» REQUIRED ACTION: Only those lines from the one with "C3: 4.7uF (plus" through the last line of the material belong in the answer, each repeated exactly.

- Opening Delimiter -

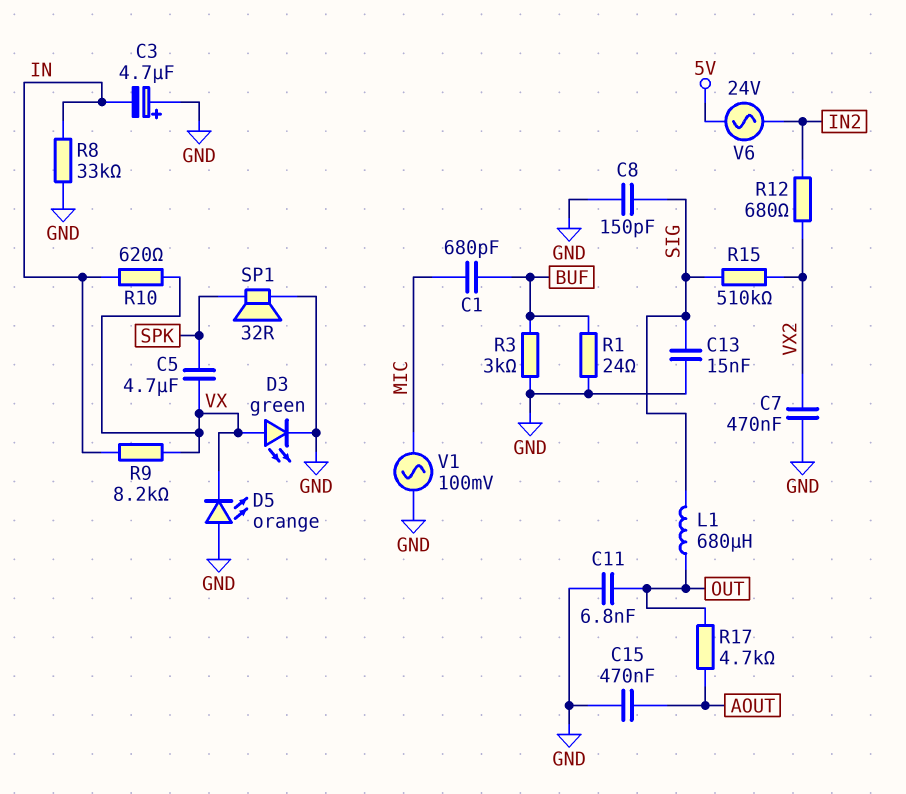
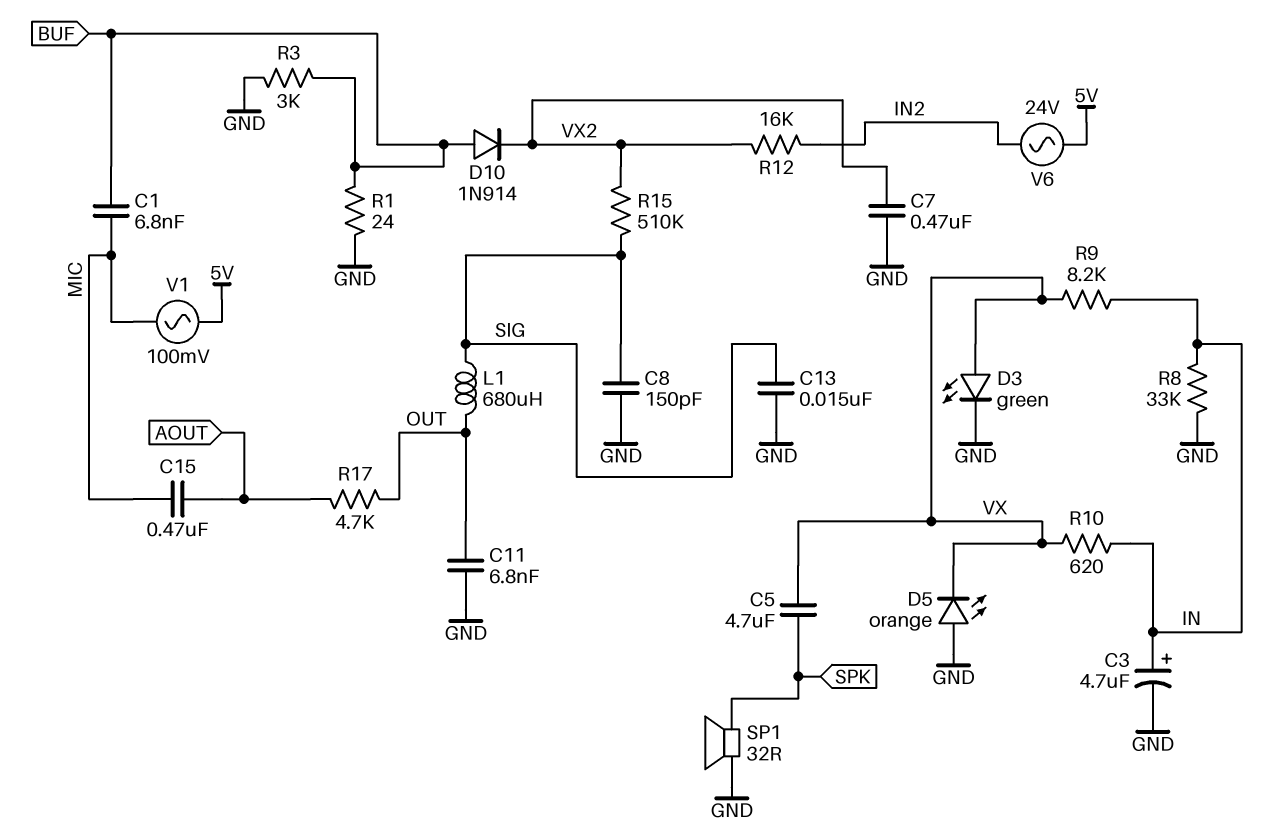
C1: 680pF (BUF, MIC) -> 6.8nF (BUF, MIC)
C3: 4.7uF (plus GND, minus IN) -> 4.7uF (plus IN, minus GND)
C15: 470nF (AOUT, GND) -> 470nF (AOUT, MIC)
D10: none -> diode 1N914 (A BUF, K VX2)
R12: 680 (IN2, VX2) -> 16k (IN2, VX2)
V1: AC 100mV (GND, MIC) -> AC 100mV (5V, MIC)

- Closing Delimiter -

» ANSWER:
C3: 4.7uF (plus GND, minus IN) -> 4.7uF (plus IN, minus GND)
C15: 470nF (AOUT, GND) -> 470nF (AOUT, MIC)
D10: none -> diode 1N914 (A BUF, K VX2)
R12: 680 (IN2, VX2) -> 16k (IN2, VX2)
V1: AC 100mV (GND, MIC) -> AC 100mV (5V, MIC)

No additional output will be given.